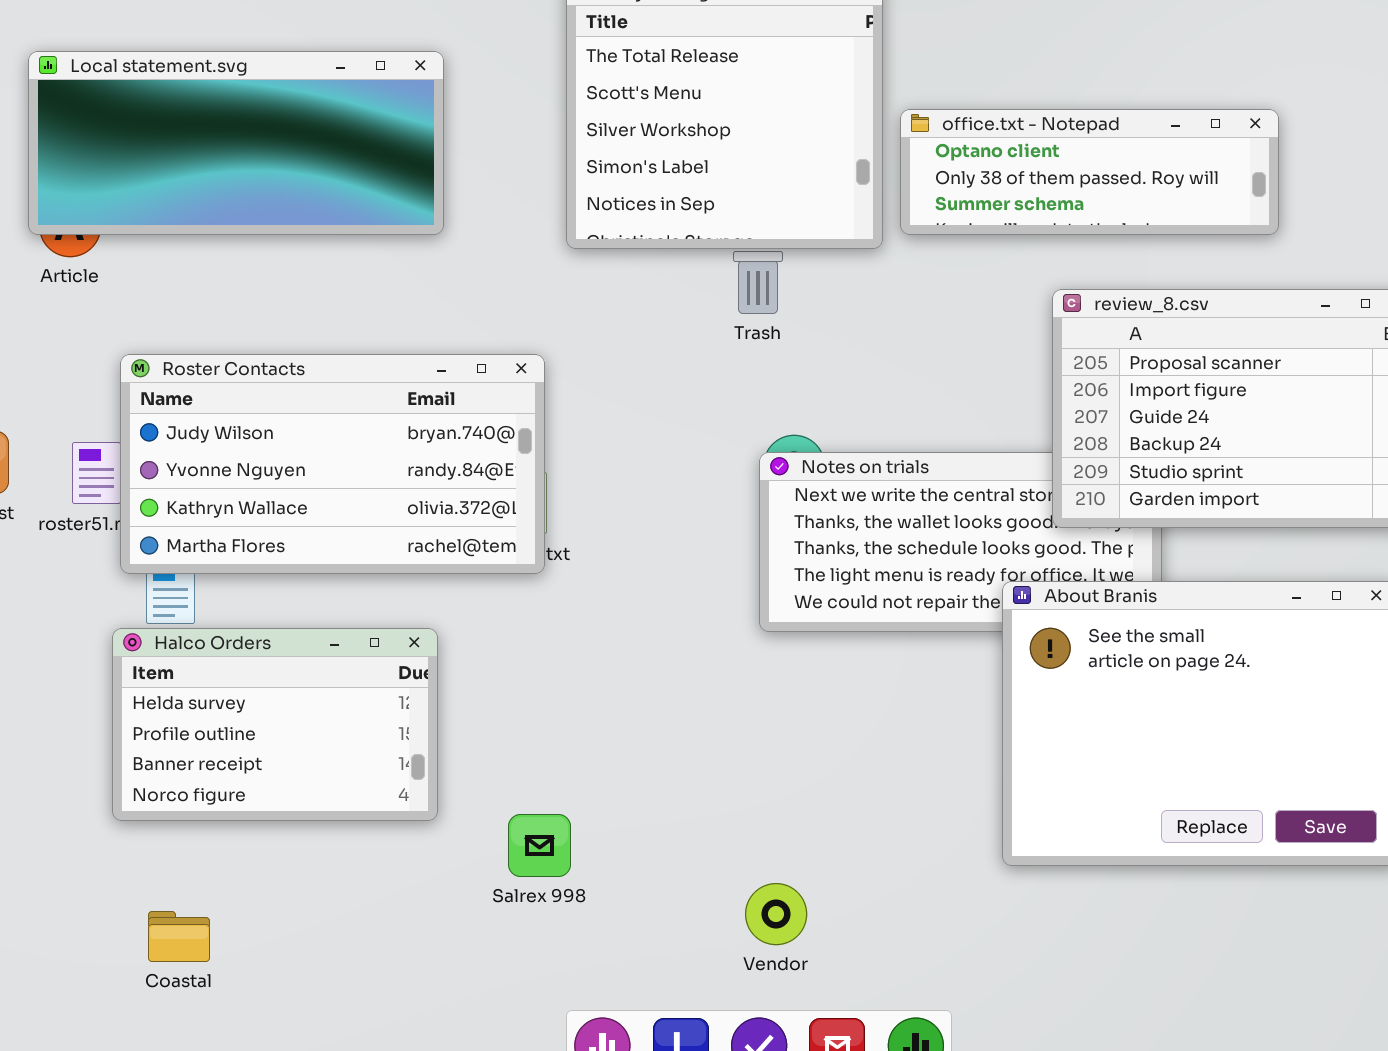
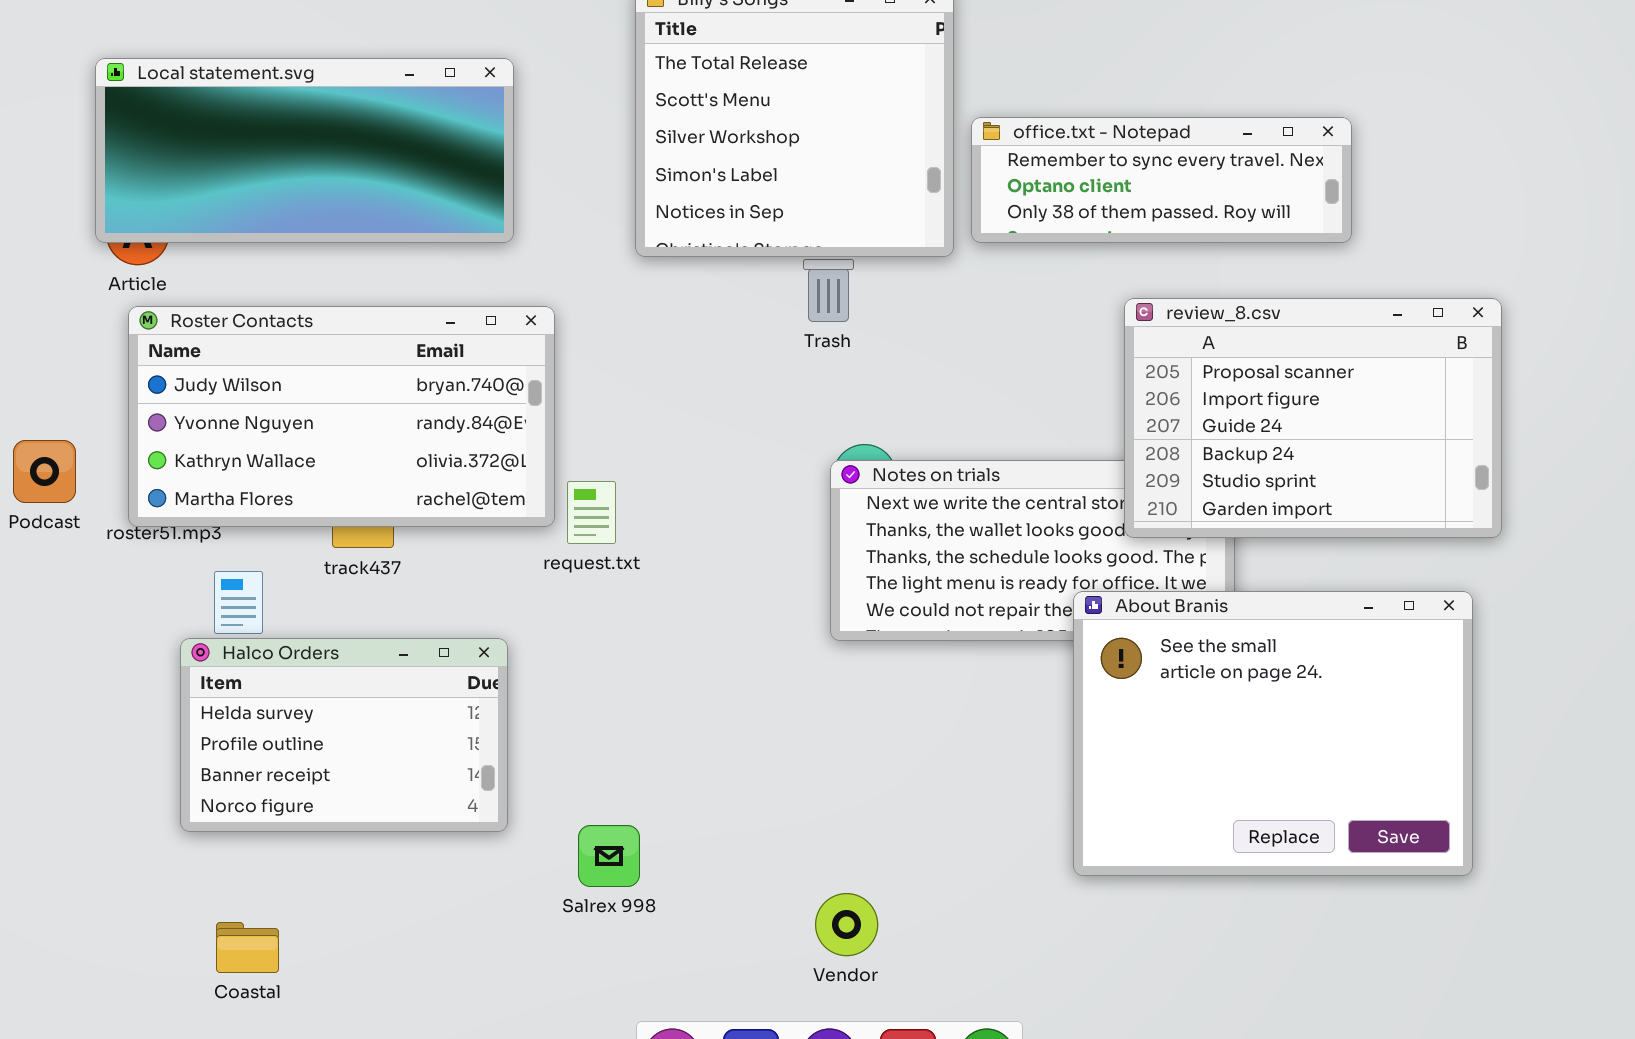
office.txt - Notepad: [900,109,1279,235] -> [971,117,1352,243], scrolled up 1 row
Roster Contacts: [120,354,545,574] -> [128,306,555,527], moved

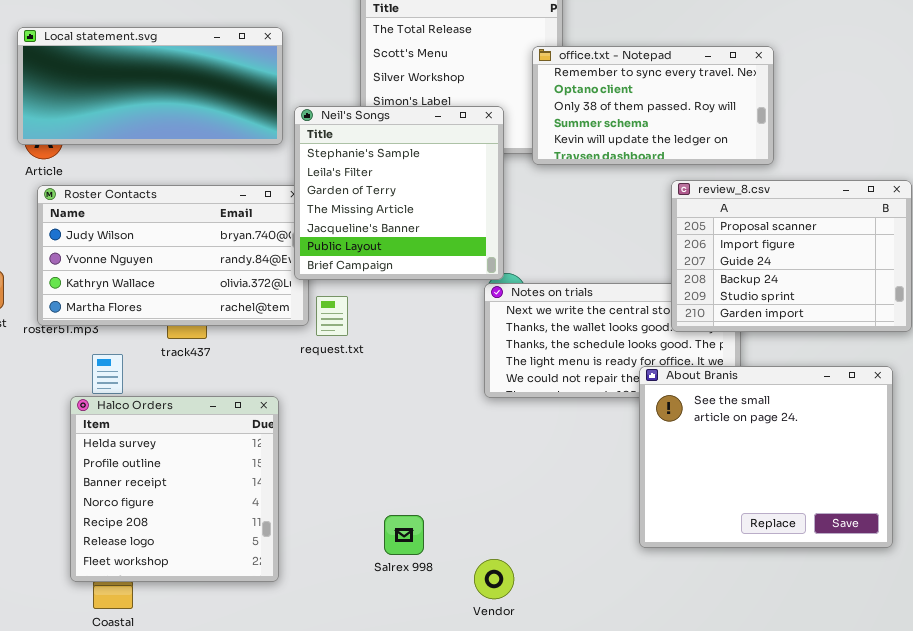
office.txt - Notepad: [971,117,1352,243] -> [532,46,774,165], moved, resized
Neil's Songs: none -> [294,106,504,280], opened
Halco Orders: [180,638,508,832] -> [70,396,279,582], resized
Salrex 998: [578,825,640,887] -> [384,515,424,555], moved

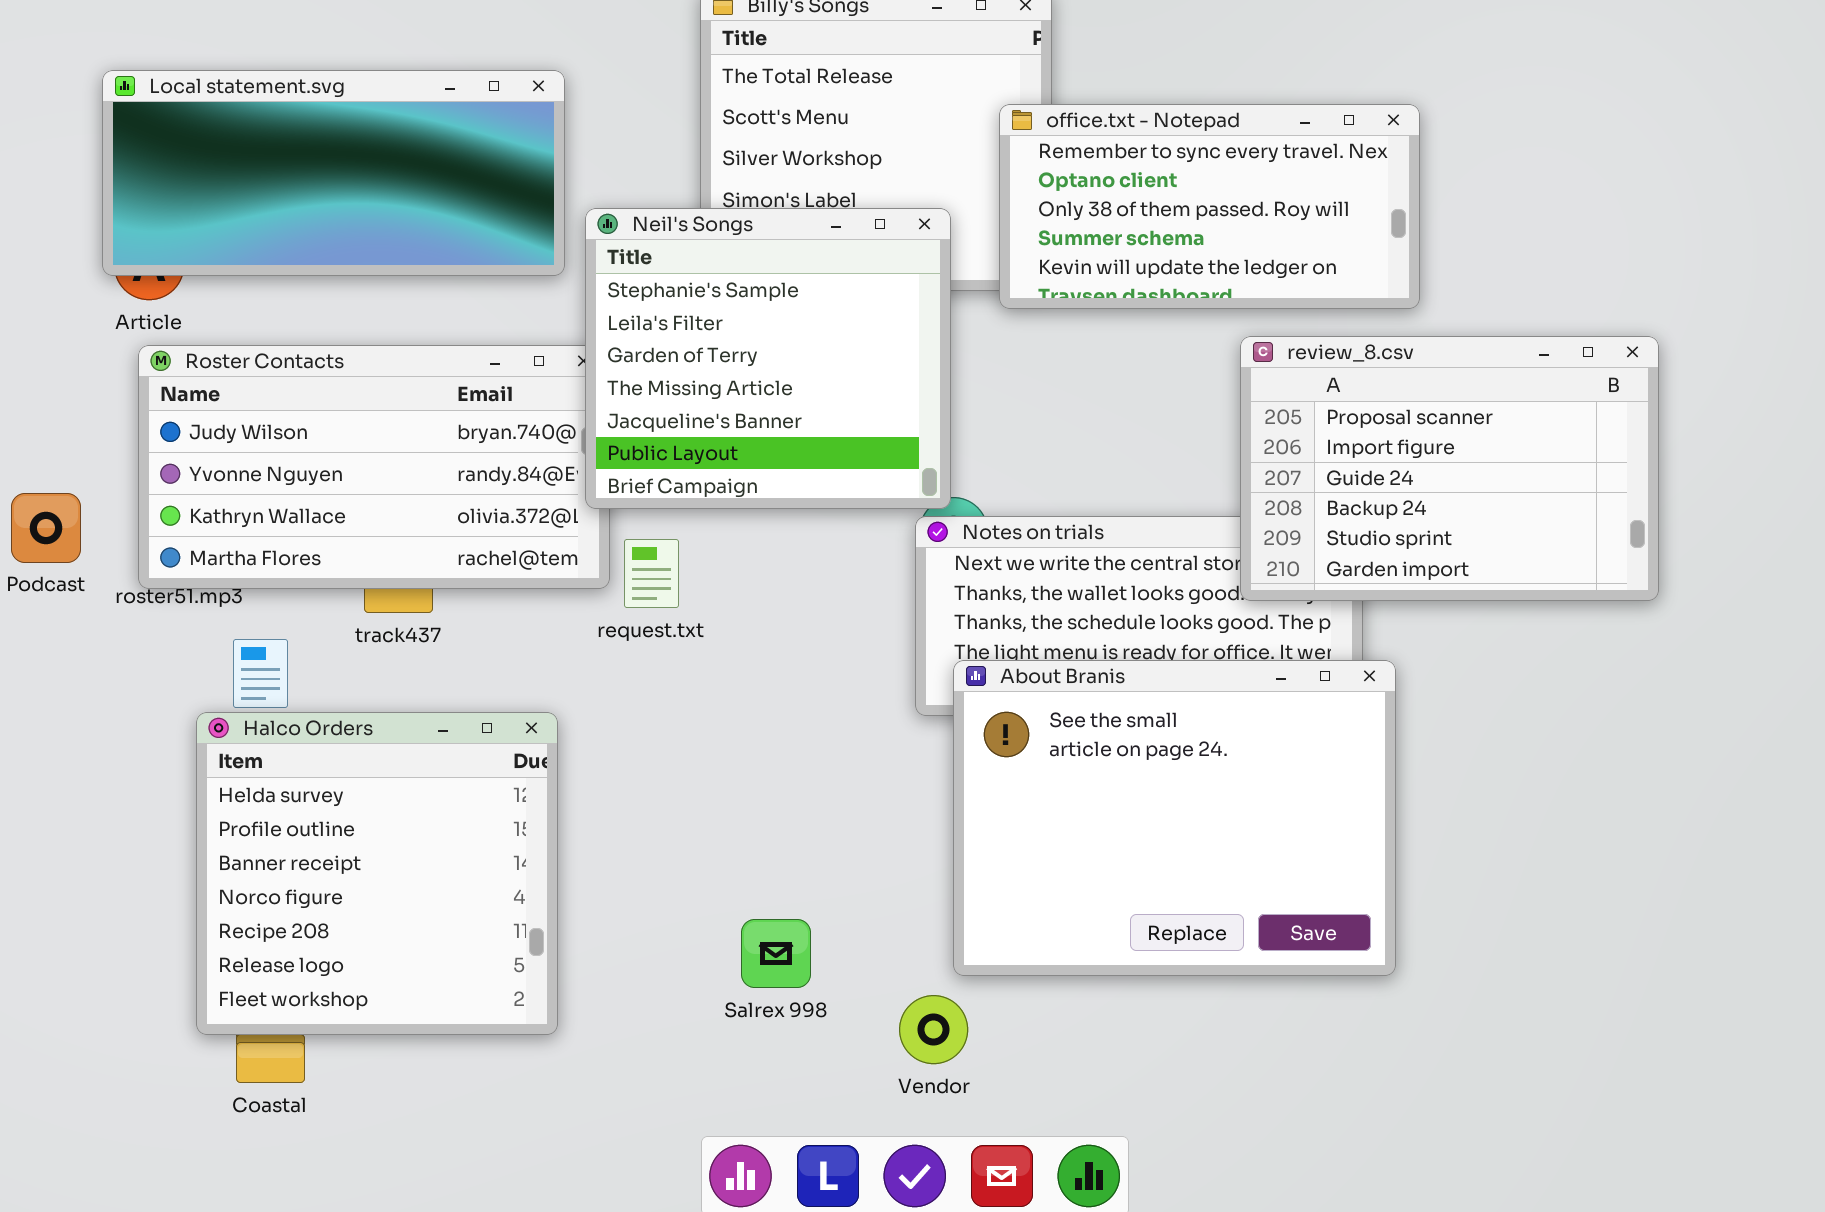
About Branis: [639,366,893,548] -> [953,660,1396,976], moved

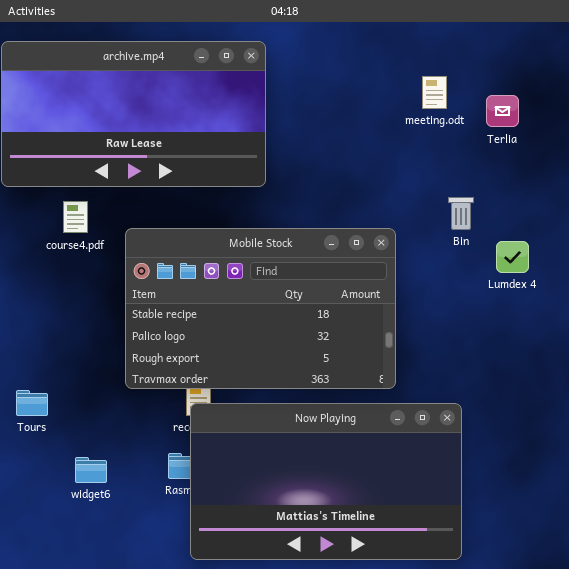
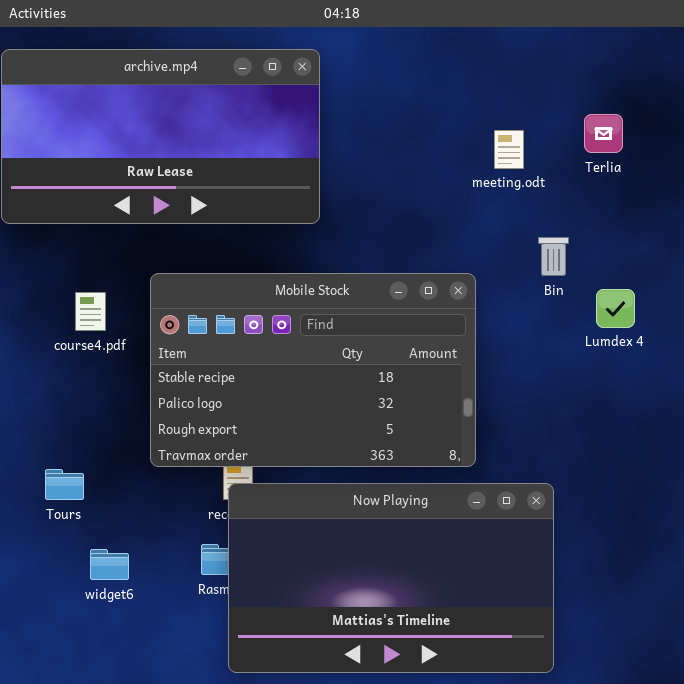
meeting.odt: [422,76,447,109] -> [494,130,524,169], moved
course4.pdf: [63,201,88,233] -> [75,292,106,331], moved
Tours: [16,390,48,416] -> [45,469,84,500], moved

□ □ □ □ □

The answer should be a single number: the count of lines in the records that hold the string "Notepad".

Answer area:
2